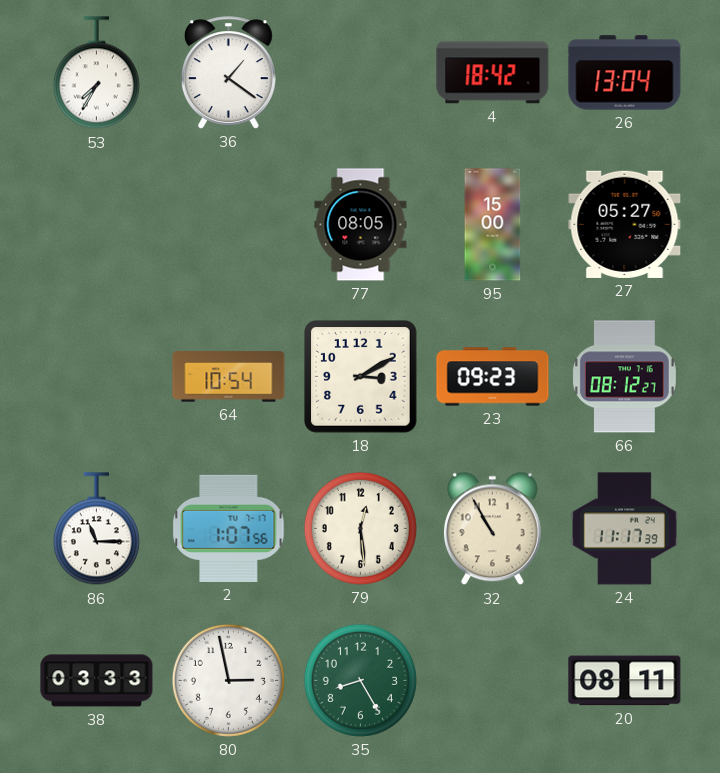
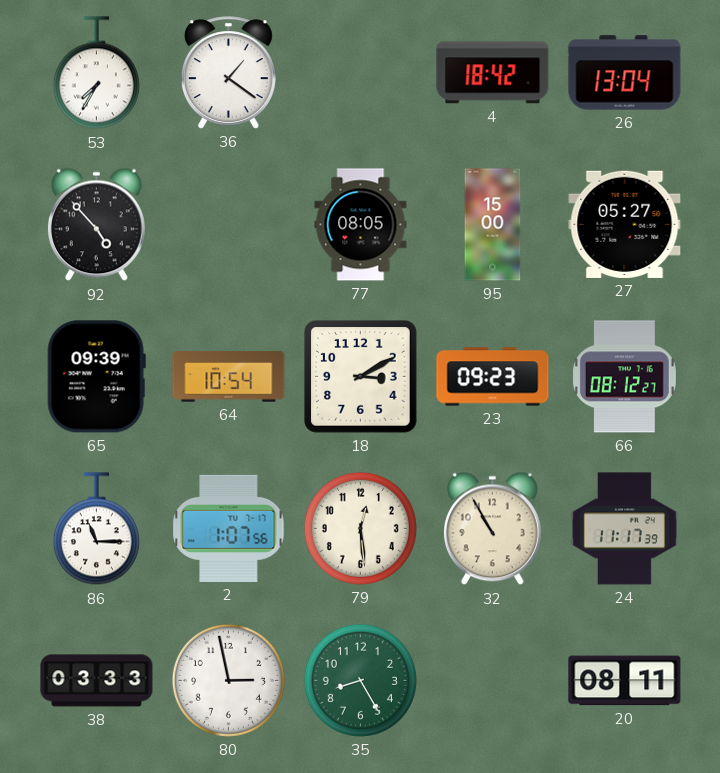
92: none -> 4:53
65: none -> 09:39
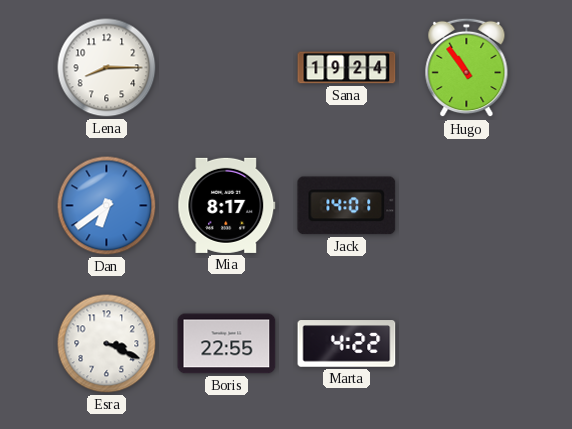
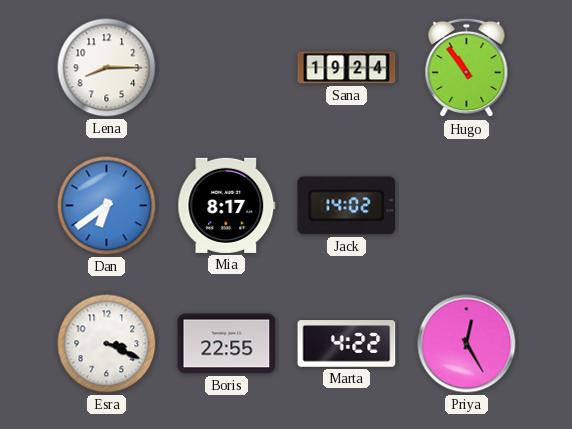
Jack: 14:01 -> 14:02
Priya: none -> 12:25
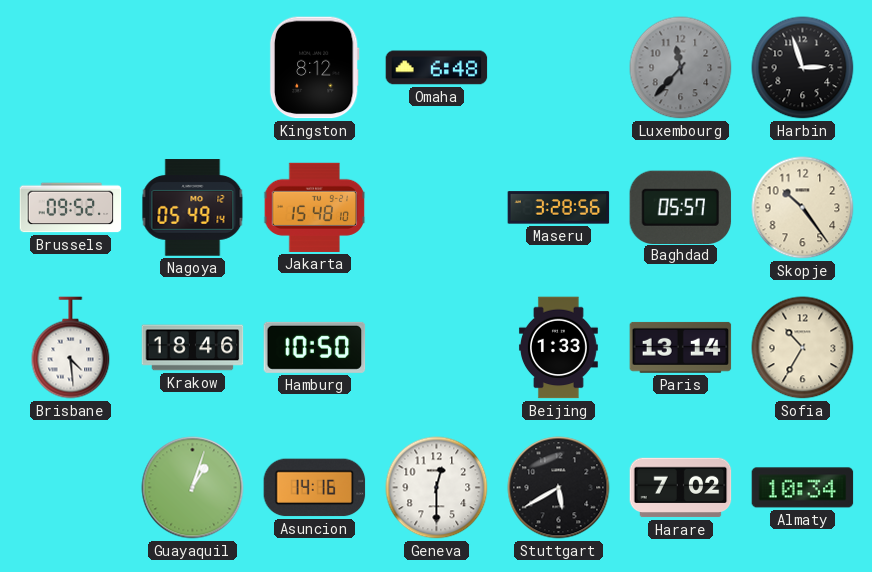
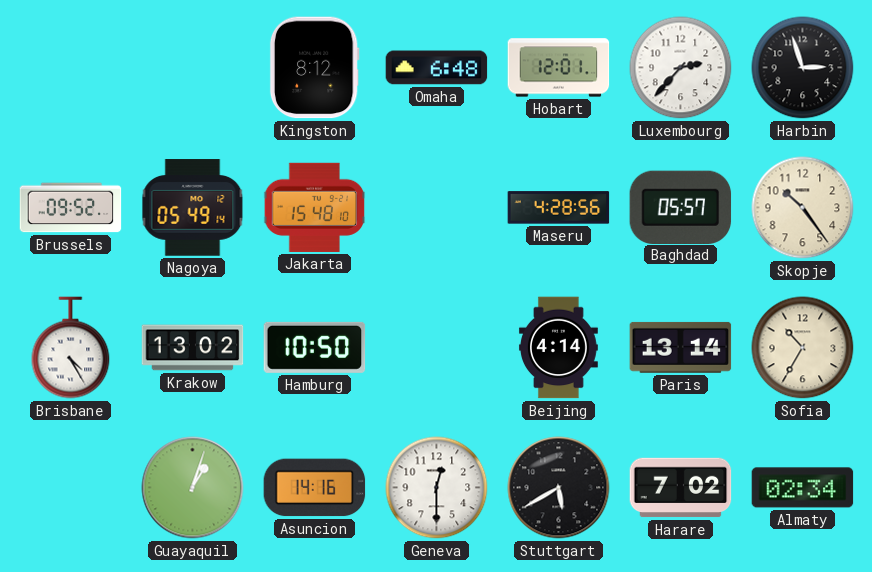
Hobart: none -> 12:01
Luxembourg: 11:37 -> 2:37
Luxembourg dial: grey -> white
Maseru: 3:28 -> 4:28
Brisbane: 4:29 -> 4:25
Krakow: 18:46 -> 13:02
Beijing: 1:33 -> 4:14
Almaty: 10:34 -> 02:34
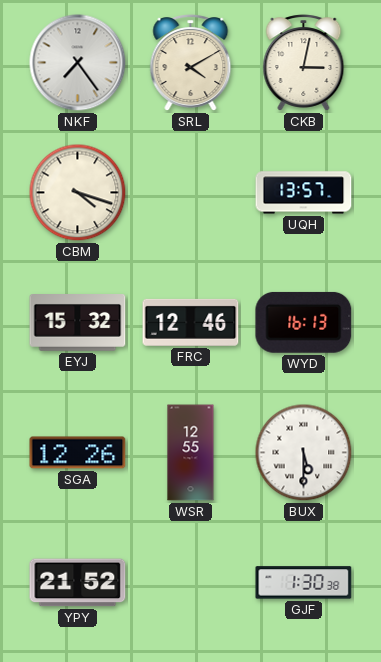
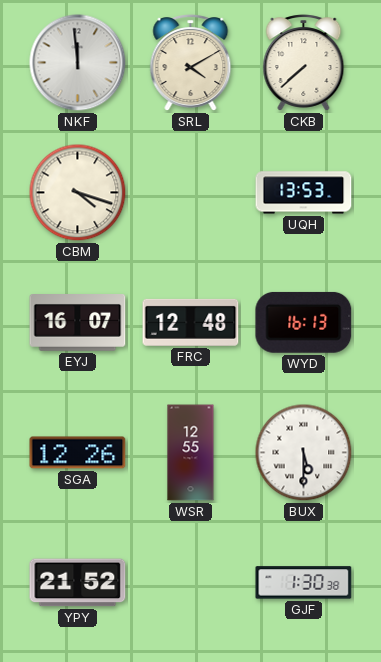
NKF: 7:24 -> 11:59
CKB: 3:02 -> 7:38
UQH: 13:57 -> 13:53
EYJ: 15:32 -> 16:07
FRC: 12:46 -> 12:48
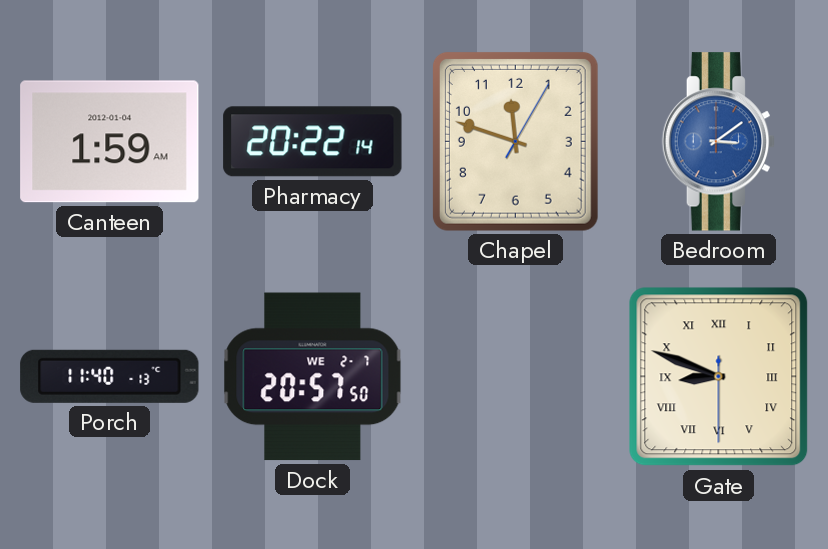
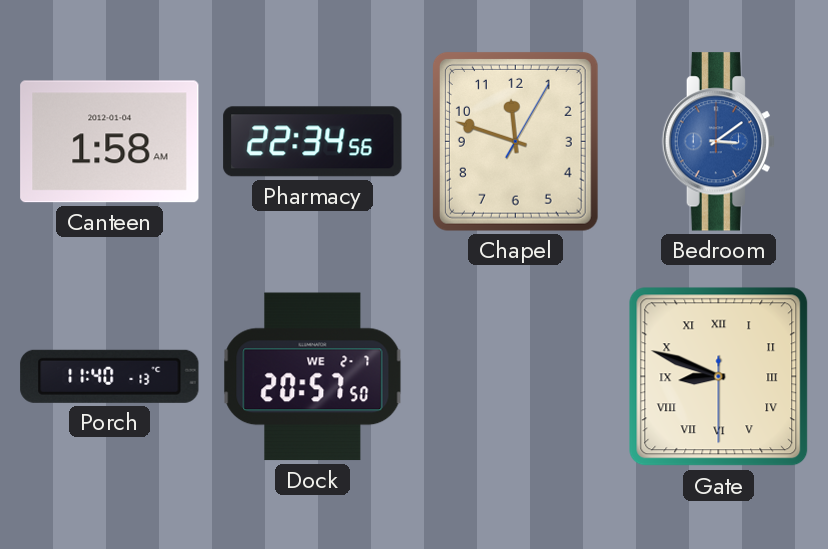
Canteen: 1:59 -> 1:58
Pharmacy: 20:22 -> 22:34
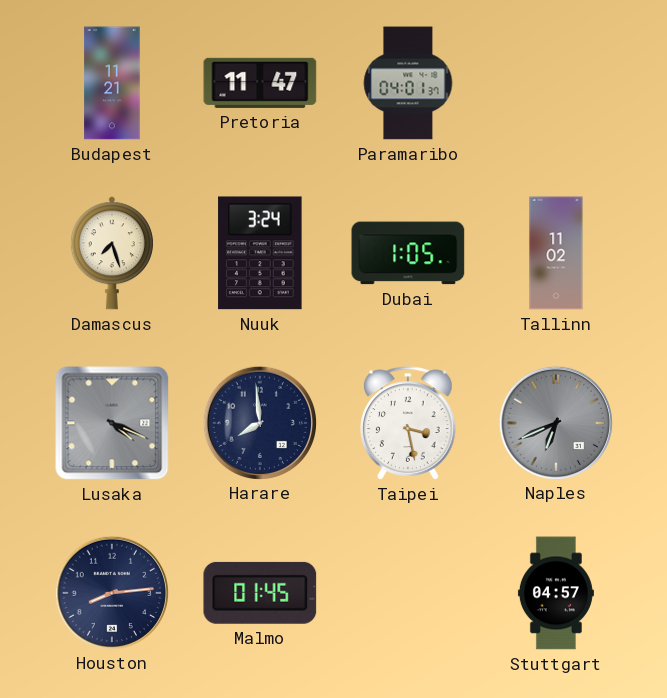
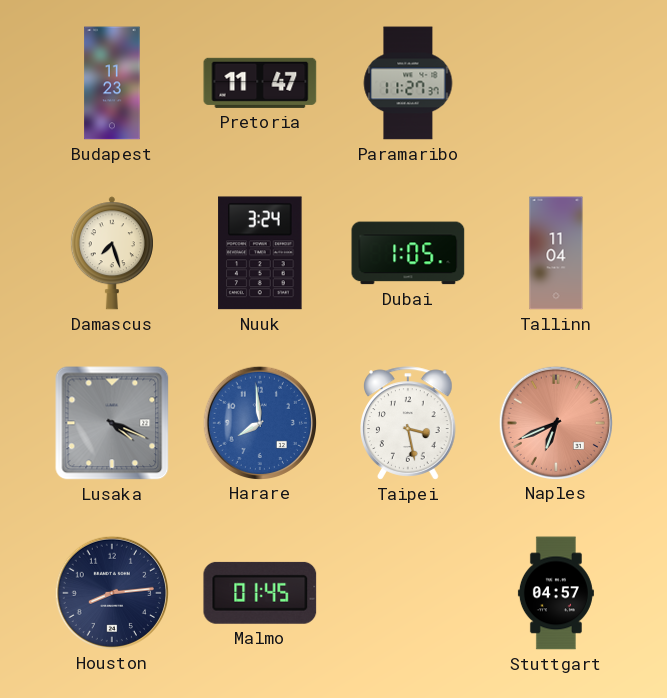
Budapest: 11:21 -> 11:23
Paramaribo: 04:01 -> 11:27
Tallinn: 11:02 -> 11:04
Harare dial: navy -> blue
Naples dial: grey -> salmon
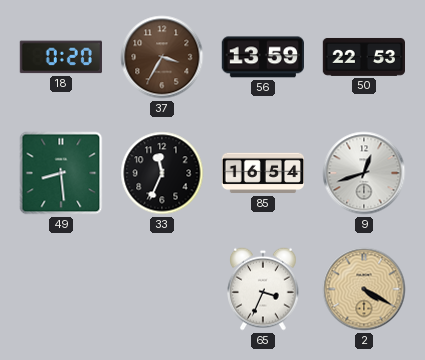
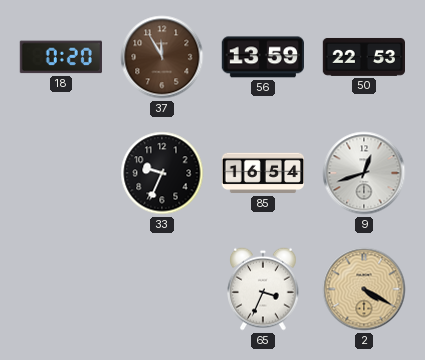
37: 3:35 -> 11:55
49: 8:29 -> none
33: 11:34 -> 9:34
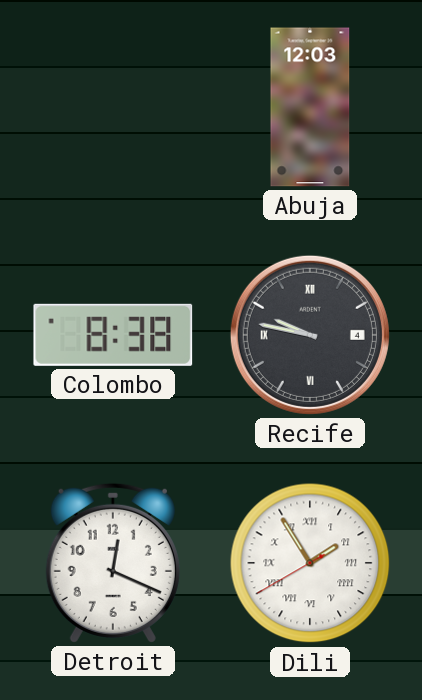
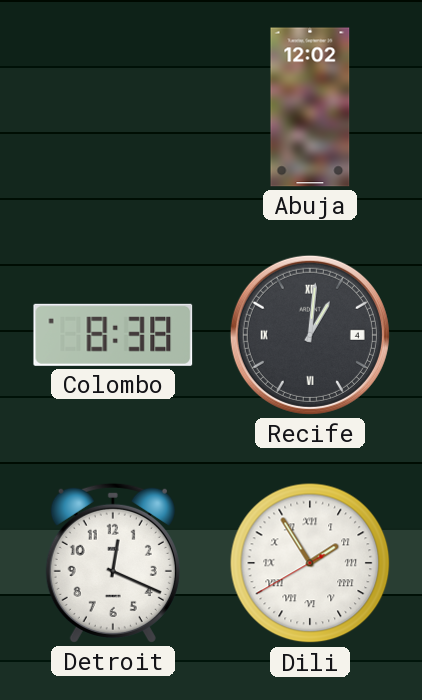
Abuja: 12:03 -> 12:02
Recife: 9:47 -> 1:01
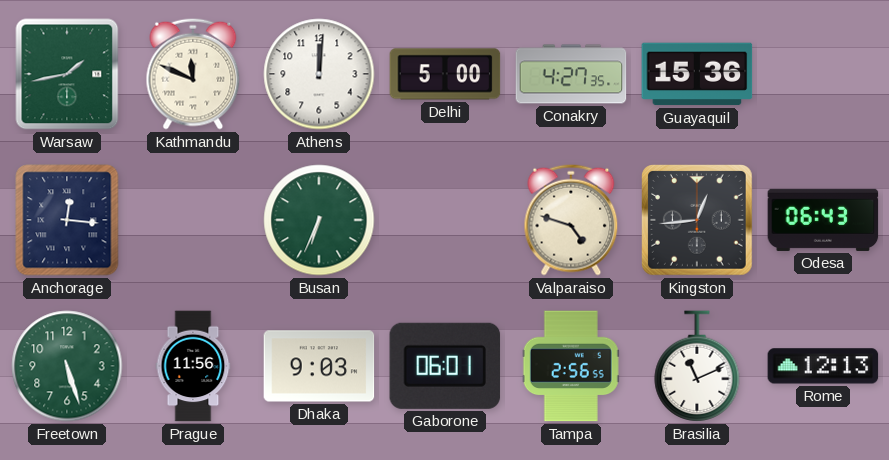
######
WORK TO COMPLETE = Please copy every line of text from the entries above character for character, leaving out the pictures.

TASK RESULT =
92: none -> 4:53
65: none -> 09:39
Jack: 14:01 -> 14:02
Priya: none -> 12:25
Hobart: none -> 12:01
Luxembourg: 11:37 -> 2:37
Luxembourg dial: grey -> white
Maseru: 3:28 -> 4:28
Brisbane: 4:29 -> 4:25
Krakow: 18:46 -> 13:02
Beijing: 1:33 -> 4:14
Almaty: 10:34 -> 02:34
NKF: 7:24 -> 11:59
CKB: 3:02 -> 7:38
UQH: 13:57 -> 13:53
EYJ: 15:32 -> 16:07
FRC: 12:46 -> 12:48
Canteen: 1:59 -> 1:58
Pharmacy: 20:22 -> 22:34
Budapest: 11:21 -> 11:23
Paramaribo: 04:01 -> 11:27
Tallinn: 11:02 -> 11:04
Harare dial: navy -> blue
Naples dial: grey -> salmon
37: 3:35 -> 11:55
49: 8:29 -> none
33: 11:34 -> 9:34
Abuja: 12:03 -> 12:02
Recife: 9:47 -> 1:01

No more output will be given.